■ **Extracted records**:
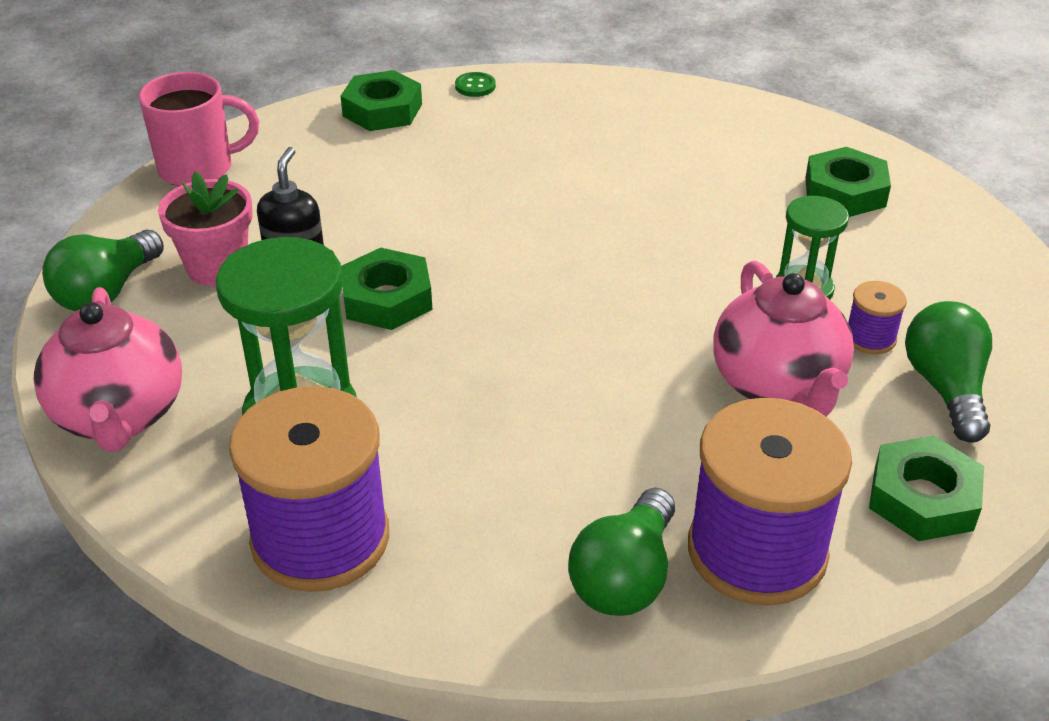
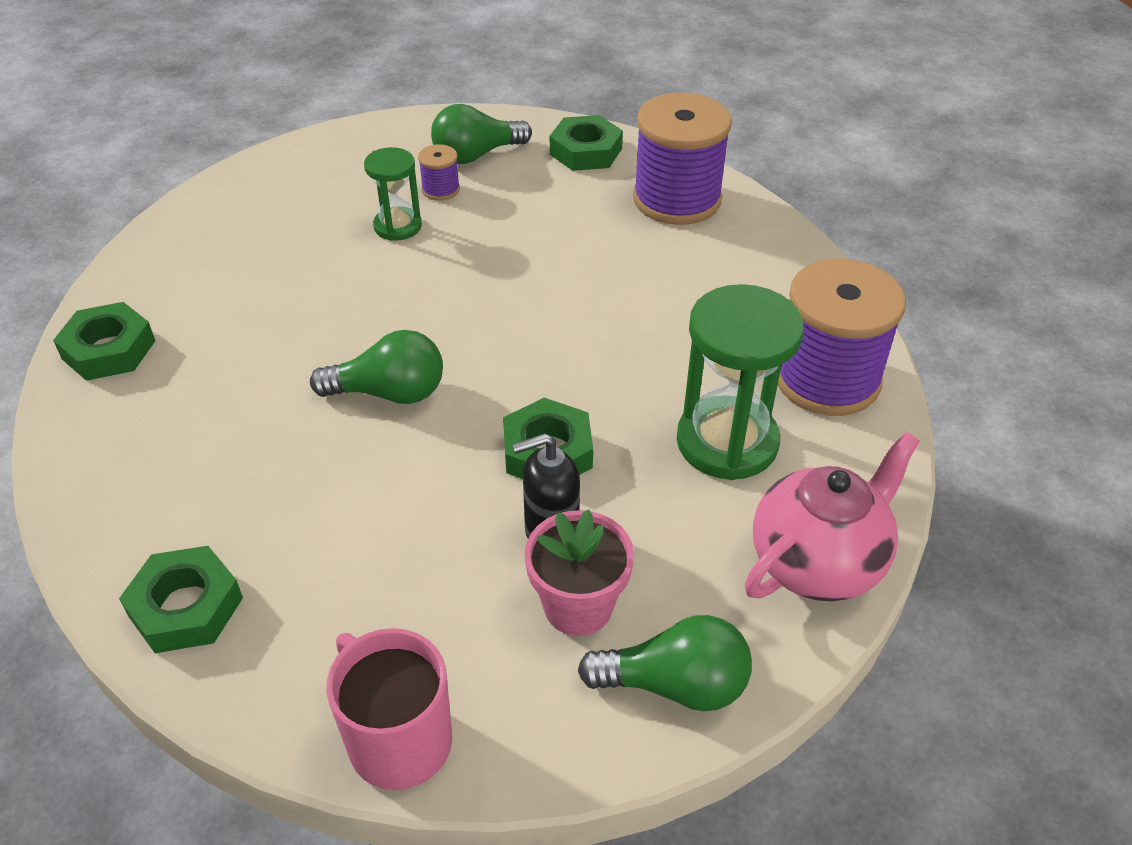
camera: 115 degrees left, 5 degrees up
(475, 86) = (99, 537): green button -> none
(625, 577) = (739, 241): green light bulb -> green light bulb (389, 393)
(778, 386) = (520, 218): pink teapot -> none
(845, 191) = (243, 229): green nut -> green nut (109, 349)

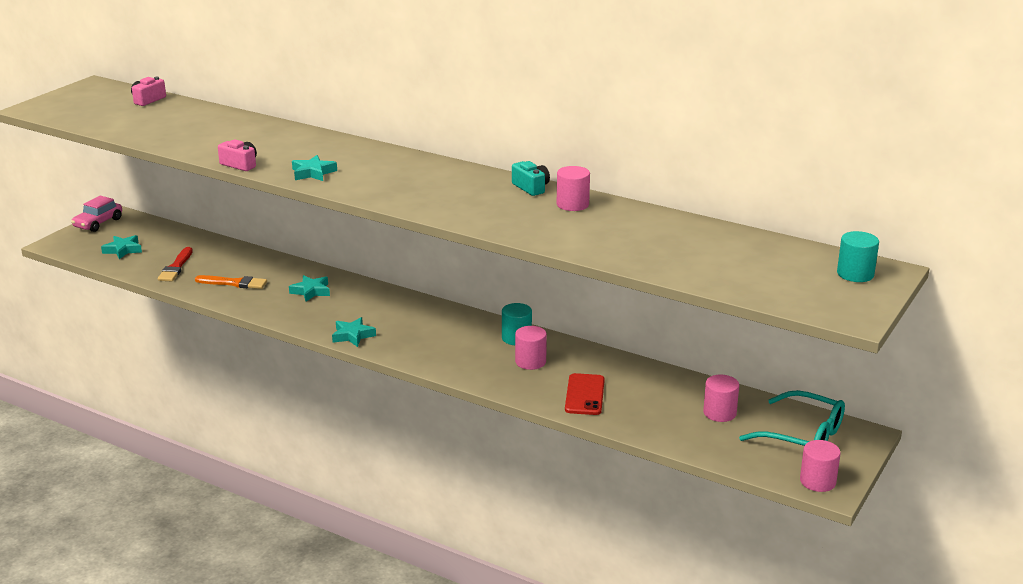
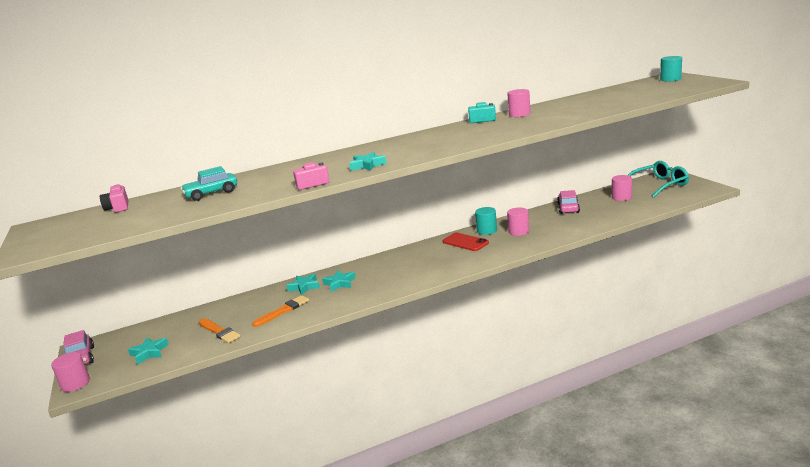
camera: 50 degrees left, 5 degrees down
(176, 267) = (219, 332): red brush -> orange brush
(198, 126) = (211, 193): none -> turquoise car
(353, 335) = (420, 278): turquoise star -> turquoise star (304, 287)
(584, 395) = (571, 224): red phone -> red phone (465, 242)
(641, 378) = (568, 208): none -> pink car
(817, 481) = (704, 189): pink cylinder -> pink cylinder (75, 384)

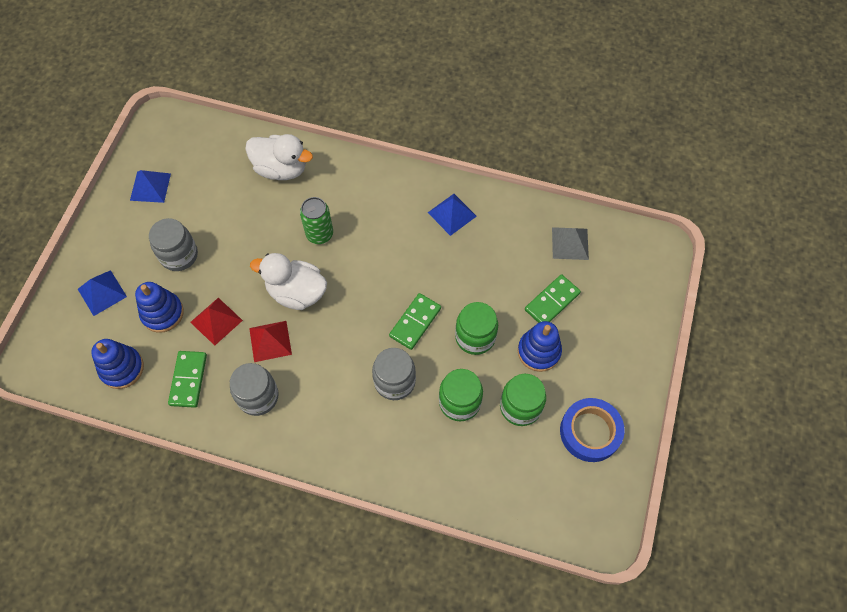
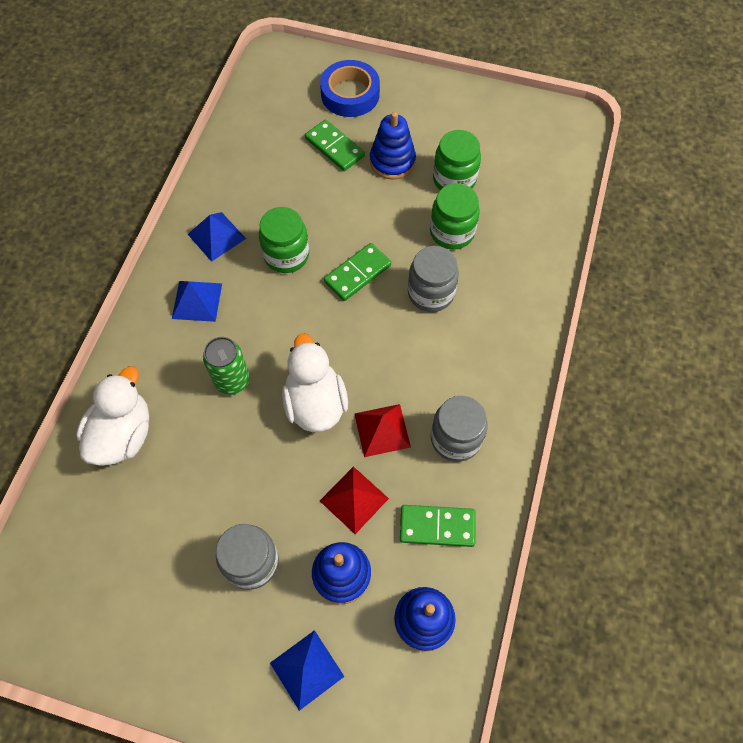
camera: 90 degrees left, 0 degrees up
(150, 187) = (129, 621): blue pyramid -> blue pyramid (197, 300)
(296, 292) = (315, 403): white duck -> white duck turned 150 degrees clockwise
(415, 322) = (357, 273): green domino -> green domino turned 75 degrees counterclockwise
(475, 337) = (376, 217): green jar -> green jar (286, 255)
(570, 243) = (264, 128): grey pyramid -> none
(590, 432) = (477, 125): blue tape -> blue tape (350, 94)

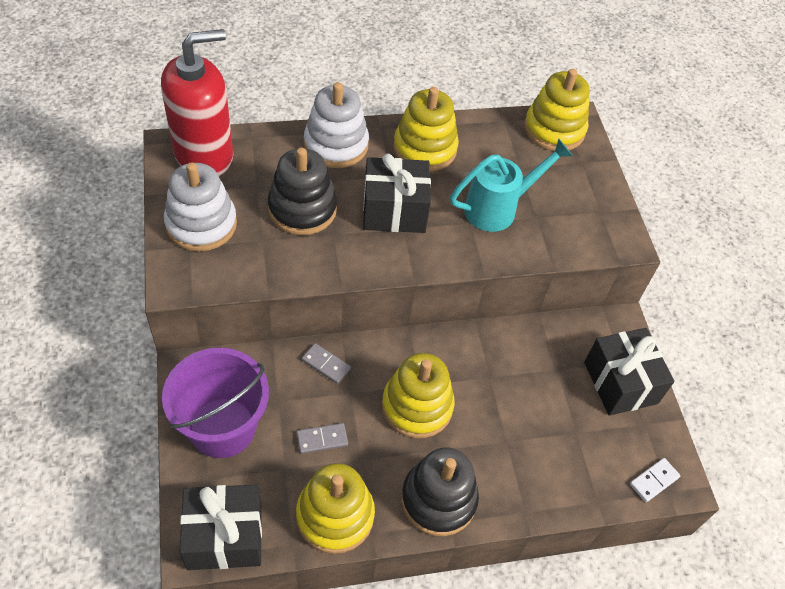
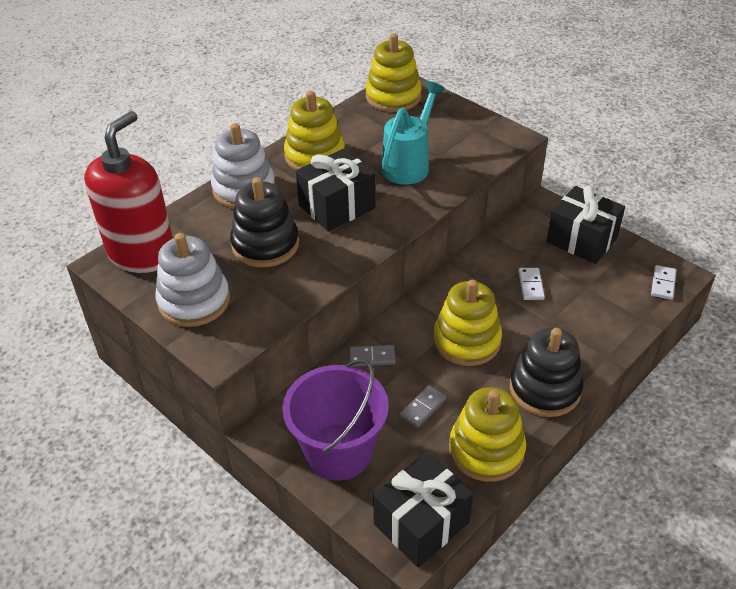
camera: 30 degrees left, 10 degrees down
(526, 394) = (530, 285): none -> white domino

■ **Directive**: Return a copy of every line in the records that includes the string "domino".

■ **Response**:
(415, 322) = (357, 273): green domino -> green domino turned 75 degrees counterclockwise
(526, 394) = (530, 285): none -> white domino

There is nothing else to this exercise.